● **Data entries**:
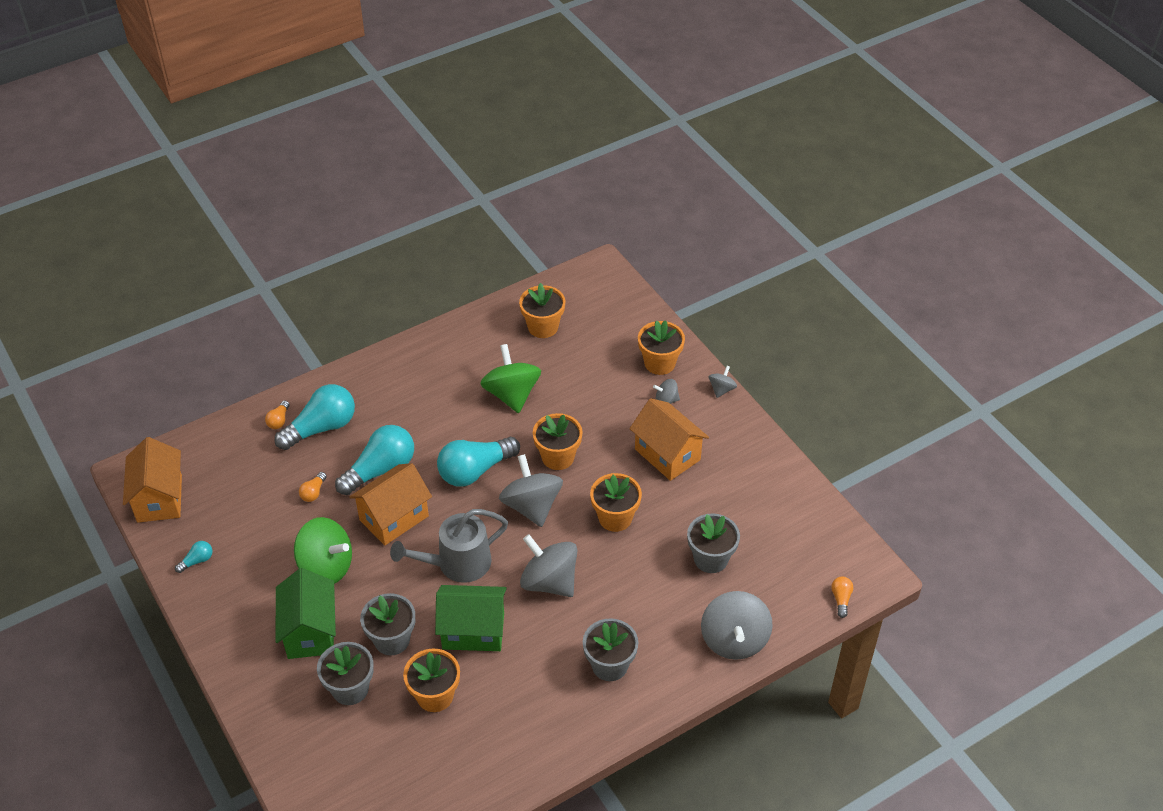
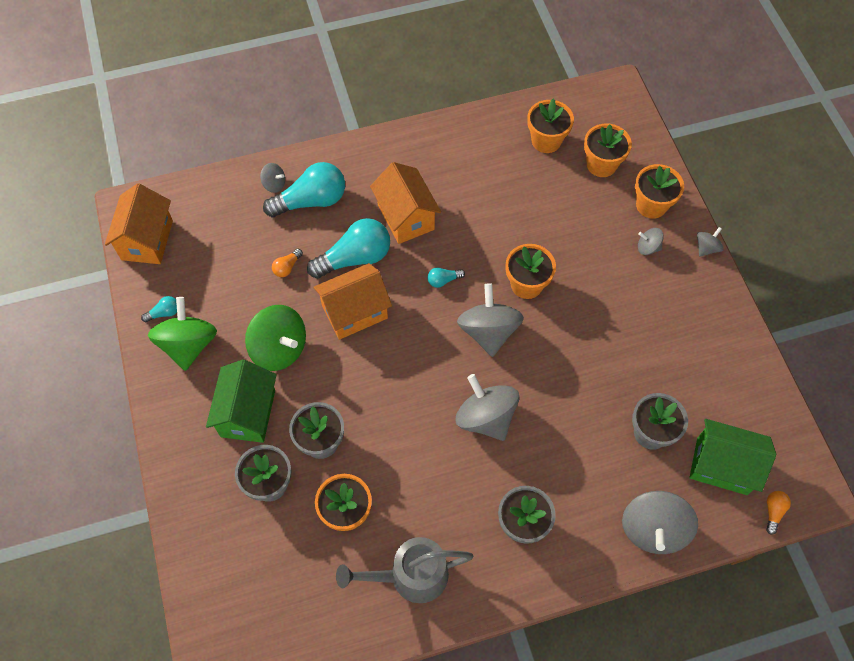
camera: 15 degrees right, 15 degrees up
orange light bulb [265,401,290,429] -> grey spinning top [260,163,285,193]
grey watering can [390,509,508,583] -> grey watering can moved to [336,537,473,603]
green house [435,585,507,651] -> green house moved to [690,419,776,495]
turquoise light bulb [437,437,520,487] -> turquoise light bulb [427,268,465,288], size x0.44
green spinning top [480,344,541,413] -> green spinning top moved to [148,297,217,371]
orange flower pot [590,473,642,532] -> orange flower pot moved to [584,124,632,177]
orange house [629,398,709,481] -> orange house moved to [370,162,441,244]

● **WORK TASK**: Among the lines above, return those that contain the string "orange".

● **RESPONSE AREA**:
orange light bulb [265,401,290,429] -> grey spinning top [260,163,285,193]
orange flower pot [590,473,642,532] -> orange flower pot moved to [584,124,632,177]
orange house [629,398,709,481] -> orange house moved to [370,162,441,244]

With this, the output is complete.